→ Required task:
Display each line in the rows below that contains the word "rotated", copying it in full.

→ Data excerpts:

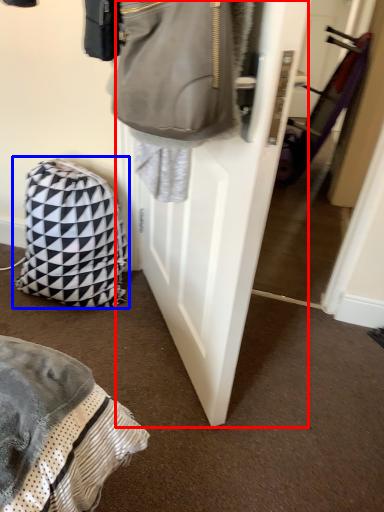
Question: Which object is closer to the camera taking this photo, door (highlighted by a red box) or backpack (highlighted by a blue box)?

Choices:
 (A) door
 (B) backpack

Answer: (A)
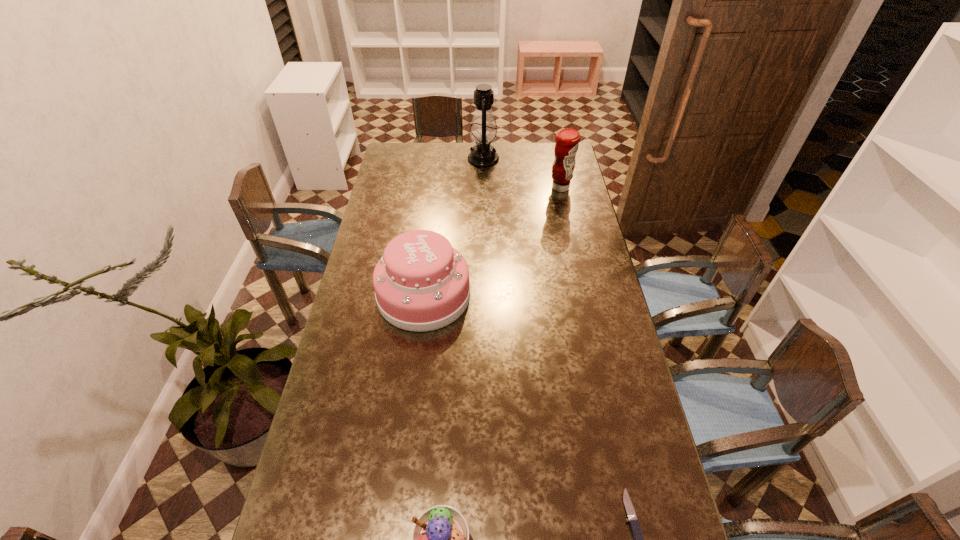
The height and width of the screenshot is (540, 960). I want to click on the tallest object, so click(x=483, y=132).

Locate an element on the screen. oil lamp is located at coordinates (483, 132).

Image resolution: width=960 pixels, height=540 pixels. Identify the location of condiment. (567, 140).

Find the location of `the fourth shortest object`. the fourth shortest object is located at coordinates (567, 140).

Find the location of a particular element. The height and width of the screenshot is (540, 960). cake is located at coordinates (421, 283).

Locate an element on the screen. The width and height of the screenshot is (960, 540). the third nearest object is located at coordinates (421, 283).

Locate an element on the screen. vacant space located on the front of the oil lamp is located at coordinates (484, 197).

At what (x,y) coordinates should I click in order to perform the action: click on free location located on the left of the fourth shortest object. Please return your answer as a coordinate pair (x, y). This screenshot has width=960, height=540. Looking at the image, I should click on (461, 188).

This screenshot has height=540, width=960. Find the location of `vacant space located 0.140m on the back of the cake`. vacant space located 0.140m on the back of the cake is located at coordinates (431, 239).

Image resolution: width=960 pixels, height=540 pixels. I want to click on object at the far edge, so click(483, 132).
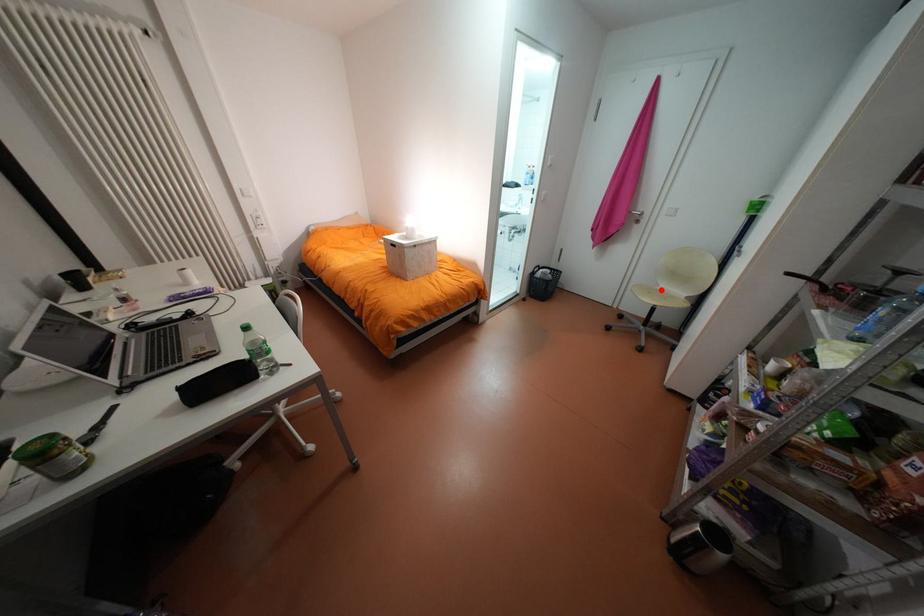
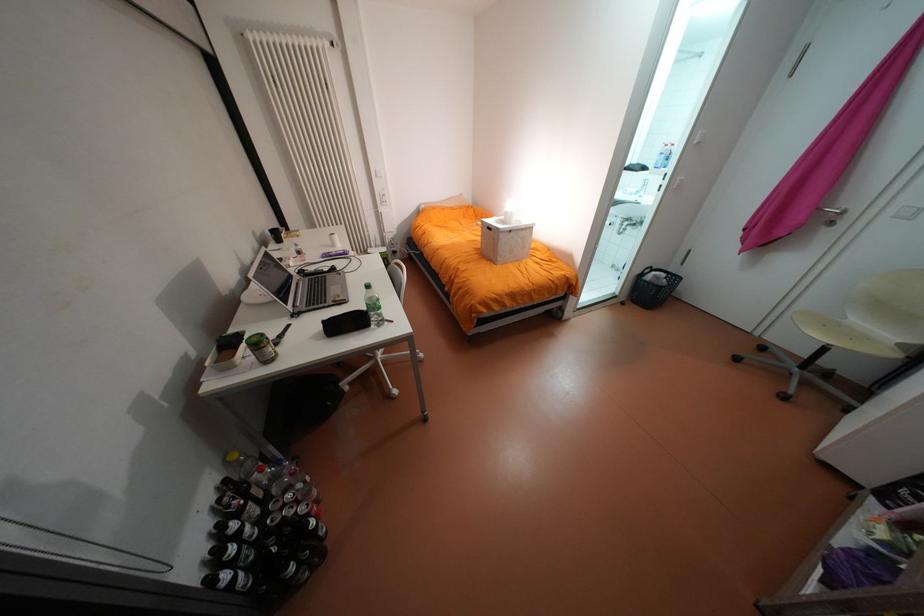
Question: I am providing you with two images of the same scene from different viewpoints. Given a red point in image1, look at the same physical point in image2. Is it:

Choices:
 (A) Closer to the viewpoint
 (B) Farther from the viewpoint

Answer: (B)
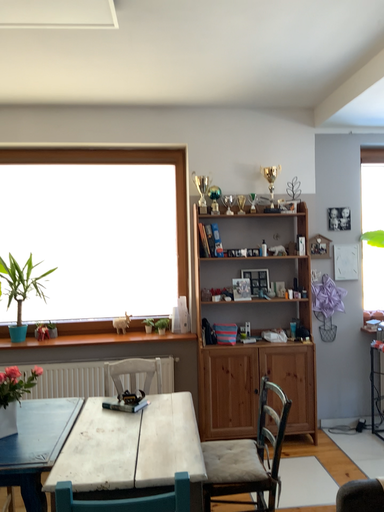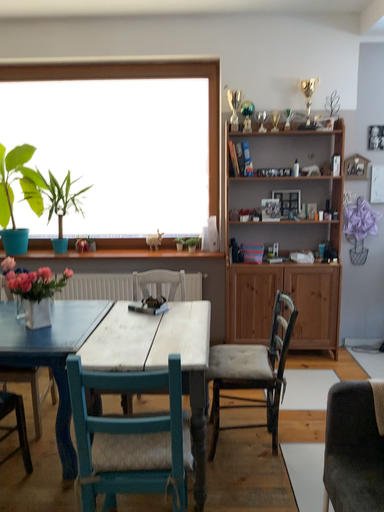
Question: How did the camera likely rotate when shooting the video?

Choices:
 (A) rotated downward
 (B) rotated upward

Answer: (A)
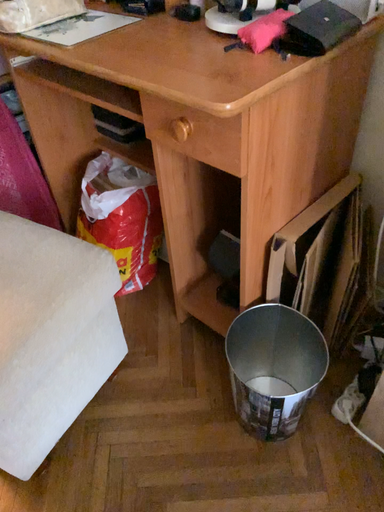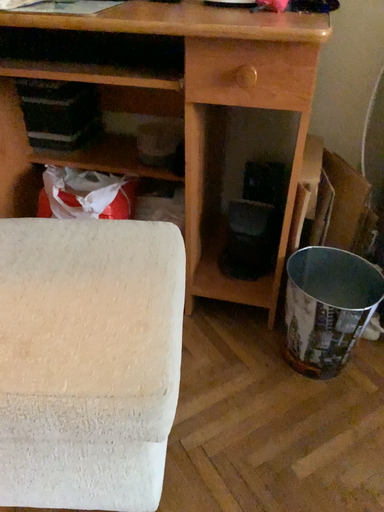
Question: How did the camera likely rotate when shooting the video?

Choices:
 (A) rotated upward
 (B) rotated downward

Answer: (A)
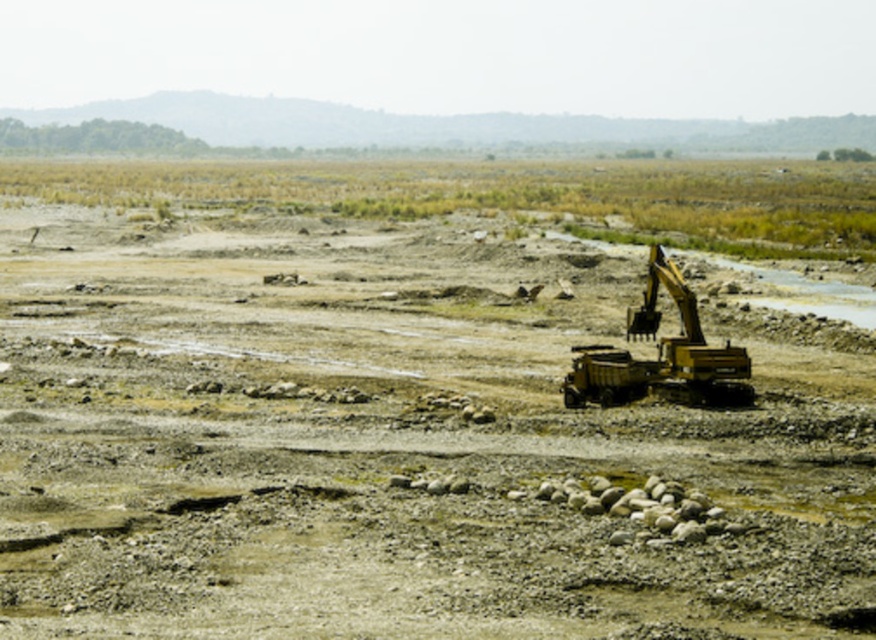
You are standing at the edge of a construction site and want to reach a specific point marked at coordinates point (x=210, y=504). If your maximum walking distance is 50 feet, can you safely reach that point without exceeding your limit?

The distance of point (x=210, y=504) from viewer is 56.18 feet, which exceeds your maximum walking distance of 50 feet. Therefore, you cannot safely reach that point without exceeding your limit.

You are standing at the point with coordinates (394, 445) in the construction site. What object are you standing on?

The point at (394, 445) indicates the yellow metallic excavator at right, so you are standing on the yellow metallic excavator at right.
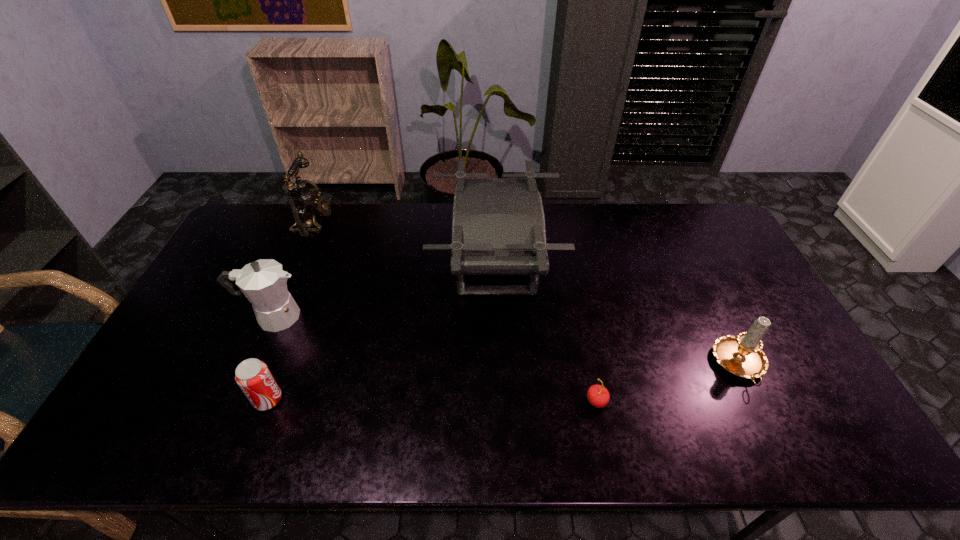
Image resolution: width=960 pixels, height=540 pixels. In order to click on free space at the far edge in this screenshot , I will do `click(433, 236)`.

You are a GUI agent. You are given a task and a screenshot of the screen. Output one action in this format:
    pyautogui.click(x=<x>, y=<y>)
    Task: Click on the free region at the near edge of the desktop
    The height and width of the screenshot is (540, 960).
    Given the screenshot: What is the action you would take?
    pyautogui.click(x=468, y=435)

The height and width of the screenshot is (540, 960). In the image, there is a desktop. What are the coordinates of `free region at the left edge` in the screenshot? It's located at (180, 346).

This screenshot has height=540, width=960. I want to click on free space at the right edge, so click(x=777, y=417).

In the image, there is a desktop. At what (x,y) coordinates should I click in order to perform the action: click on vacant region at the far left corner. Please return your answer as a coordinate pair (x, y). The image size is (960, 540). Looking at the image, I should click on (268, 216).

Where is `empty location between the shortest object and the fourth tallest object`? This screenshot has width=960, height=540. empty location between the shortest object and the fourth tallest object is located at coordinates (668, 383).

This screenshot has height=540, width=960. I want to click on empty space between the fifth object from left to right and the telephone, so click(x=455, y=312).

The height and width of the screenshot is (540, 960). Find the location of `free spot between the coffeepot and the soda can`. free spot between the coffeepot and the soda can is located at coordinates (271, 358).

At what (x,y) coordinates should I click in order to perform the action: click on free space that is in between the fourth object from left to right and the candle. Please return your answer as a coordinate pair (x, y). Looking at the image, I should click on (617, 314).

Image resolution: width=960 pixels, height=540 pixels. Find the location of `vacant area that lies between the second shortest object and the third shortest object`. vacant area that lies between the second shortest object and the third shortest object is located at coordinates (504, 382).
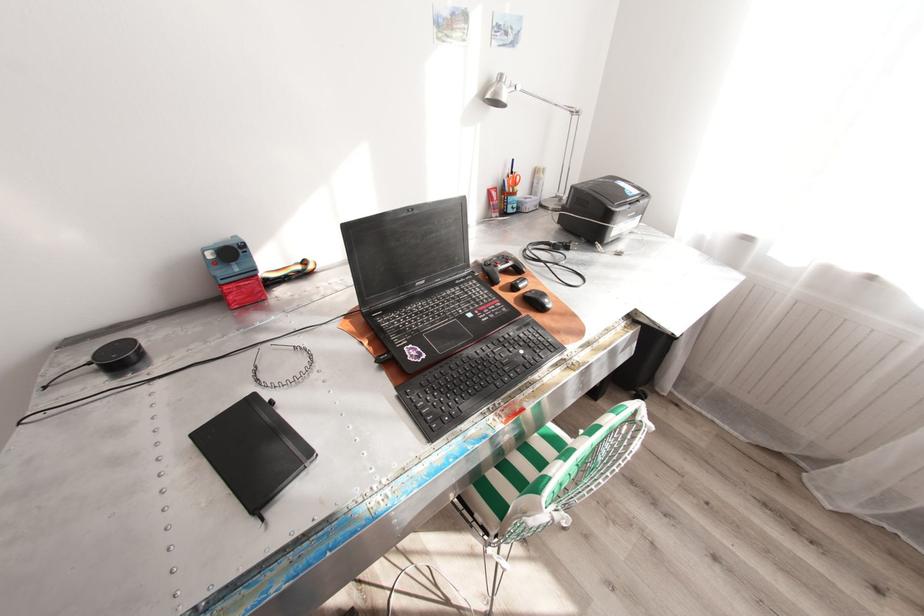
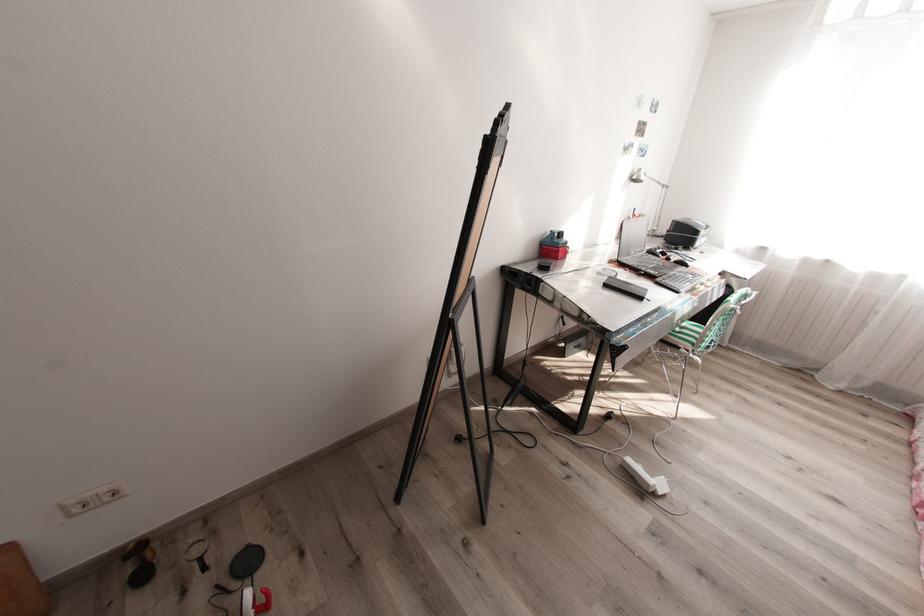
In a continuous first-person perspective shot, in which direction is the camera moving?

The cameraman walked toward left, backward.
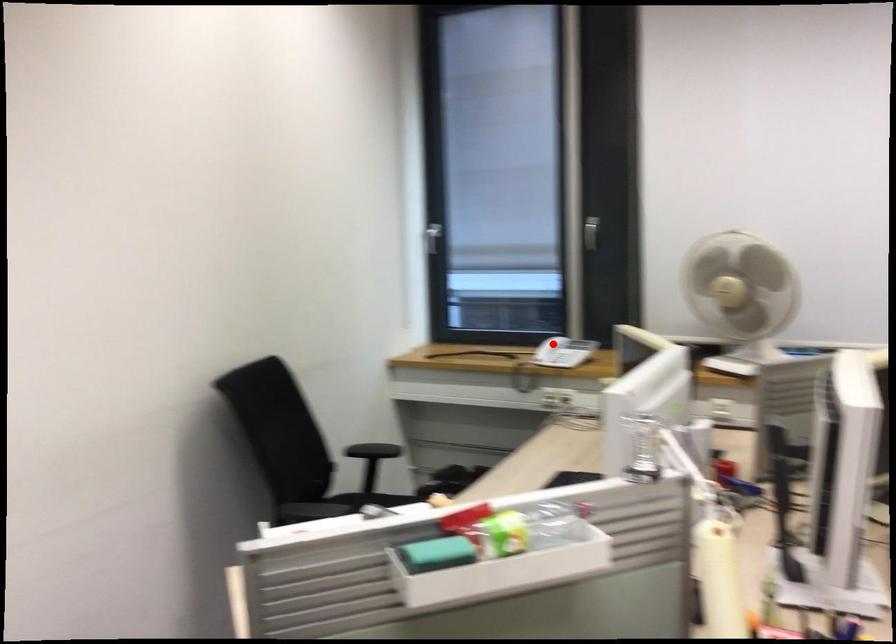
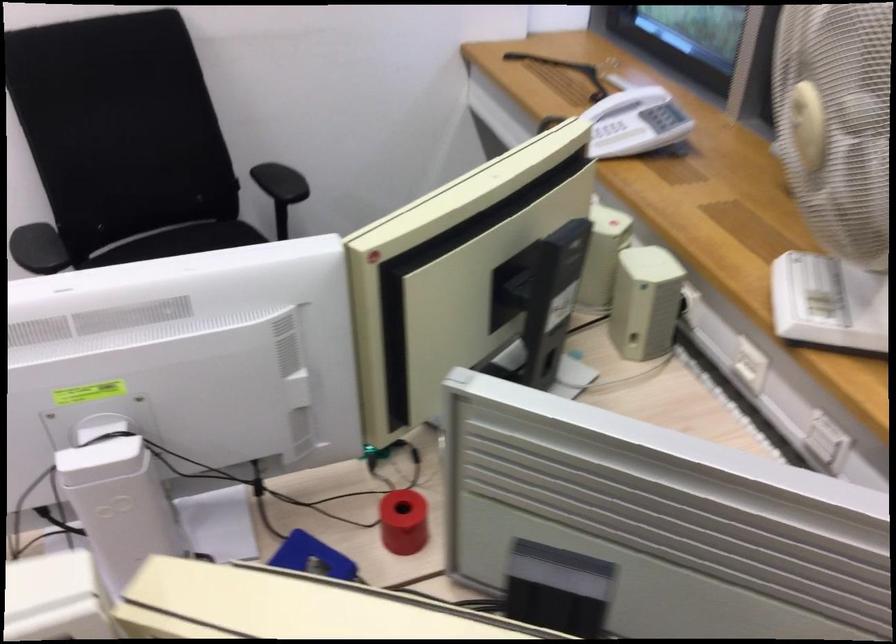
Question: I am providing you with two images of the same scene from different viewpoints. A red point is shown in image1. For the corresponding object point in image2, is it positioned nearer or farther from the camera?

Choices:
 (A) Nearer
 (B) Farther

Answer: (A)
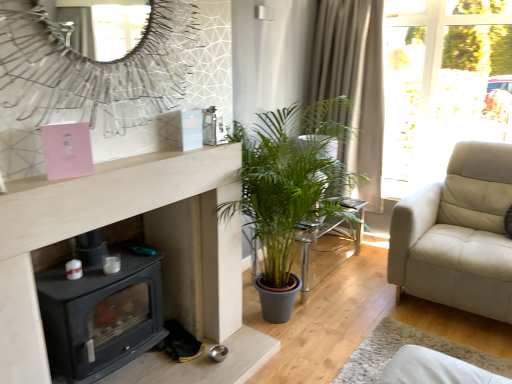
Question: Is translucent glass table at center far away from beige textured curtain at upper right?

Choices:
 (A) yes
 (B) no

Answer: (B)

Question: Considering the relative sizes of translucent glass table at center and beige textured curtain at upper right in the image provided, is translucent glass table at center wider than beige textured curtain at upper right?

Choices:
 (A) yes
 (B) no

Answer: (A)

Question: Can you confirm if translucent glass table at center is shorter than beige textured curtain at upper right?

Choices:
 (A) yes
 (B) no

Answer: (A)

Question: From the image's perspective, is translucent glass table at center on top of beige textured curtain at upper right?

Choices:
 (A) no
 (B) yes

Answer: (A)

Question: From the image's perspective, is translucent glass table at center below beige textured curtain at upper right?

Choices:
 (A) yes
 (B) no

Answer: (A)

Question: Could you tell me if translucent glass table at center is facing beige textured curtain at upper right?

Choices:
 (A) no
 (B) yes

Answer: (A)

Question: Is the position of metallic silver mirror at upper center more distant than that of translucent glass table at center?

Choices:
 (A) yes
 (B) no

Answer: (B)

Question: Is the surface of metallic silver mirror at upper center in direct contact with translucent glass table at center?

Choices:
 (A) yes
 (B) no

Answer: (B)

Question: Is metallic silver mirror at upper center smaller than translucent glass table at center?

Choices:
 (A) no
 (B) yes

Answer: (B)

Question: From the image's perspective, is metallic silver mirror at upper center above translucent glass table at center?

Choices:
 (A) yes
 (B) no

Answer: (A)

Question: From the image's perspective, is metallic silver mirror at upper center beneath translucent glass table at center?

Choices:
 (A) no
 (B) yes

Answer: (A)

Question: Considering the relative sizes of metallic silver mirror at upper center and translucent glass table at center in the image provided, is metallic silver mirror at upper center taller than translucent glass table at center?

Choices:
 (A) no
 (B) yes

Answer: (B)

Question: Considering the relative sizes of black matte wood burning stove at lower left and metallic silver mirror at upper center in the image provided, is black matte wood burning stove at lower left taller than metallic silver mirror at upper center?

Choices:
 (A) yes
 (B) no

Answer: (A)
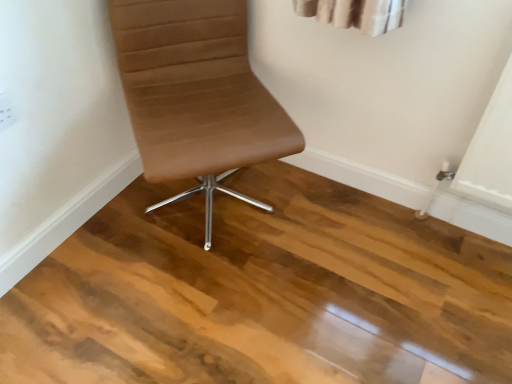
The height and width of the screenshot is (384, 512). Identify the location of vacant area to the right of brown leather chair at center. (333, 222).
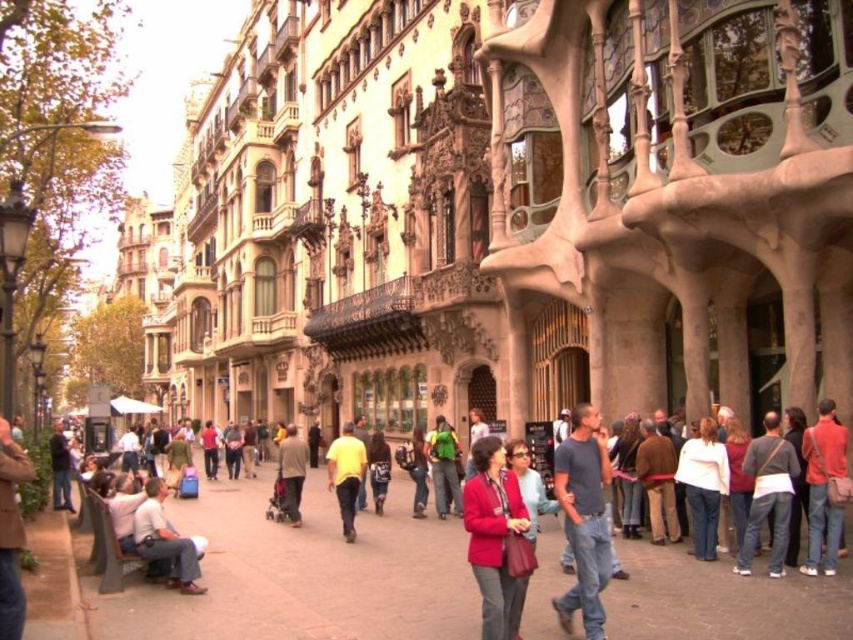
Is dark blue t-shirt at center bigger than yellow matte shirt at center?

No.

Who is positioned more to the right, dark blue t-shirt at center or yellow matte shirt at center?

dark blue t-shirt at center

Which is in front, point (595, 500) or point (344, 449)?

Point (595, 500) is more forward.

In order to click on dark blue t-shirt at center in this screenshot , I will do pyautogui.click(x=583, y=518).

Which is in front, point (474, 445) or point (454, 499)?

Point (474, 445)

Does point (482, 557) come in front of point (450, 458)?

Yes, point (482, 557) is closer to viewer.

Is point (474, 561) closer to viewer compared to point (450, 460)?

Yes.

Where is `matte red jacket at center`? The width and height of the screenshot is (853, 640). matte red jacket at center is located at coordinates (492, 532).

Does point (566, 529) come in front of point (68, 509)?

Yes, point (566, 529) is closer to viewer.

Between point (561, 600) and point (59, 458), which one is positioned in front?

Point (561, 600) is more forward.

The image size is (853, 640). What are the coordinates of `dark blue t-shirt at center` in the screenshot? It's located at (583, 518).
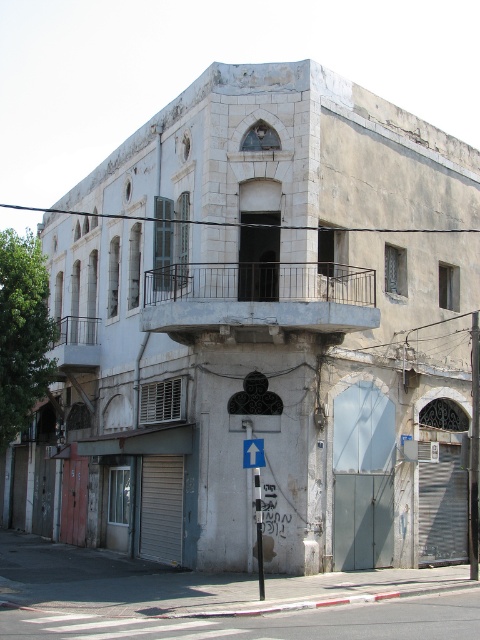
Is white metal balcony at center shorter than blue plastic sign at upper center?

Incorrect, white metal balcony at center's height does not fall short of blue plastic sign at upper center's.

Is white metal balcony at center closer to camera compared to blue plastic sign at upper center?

→ Written answer:
 (A) rotated downward
 (B) rotated upward
 (A) rotated upward
 (B) rotated downward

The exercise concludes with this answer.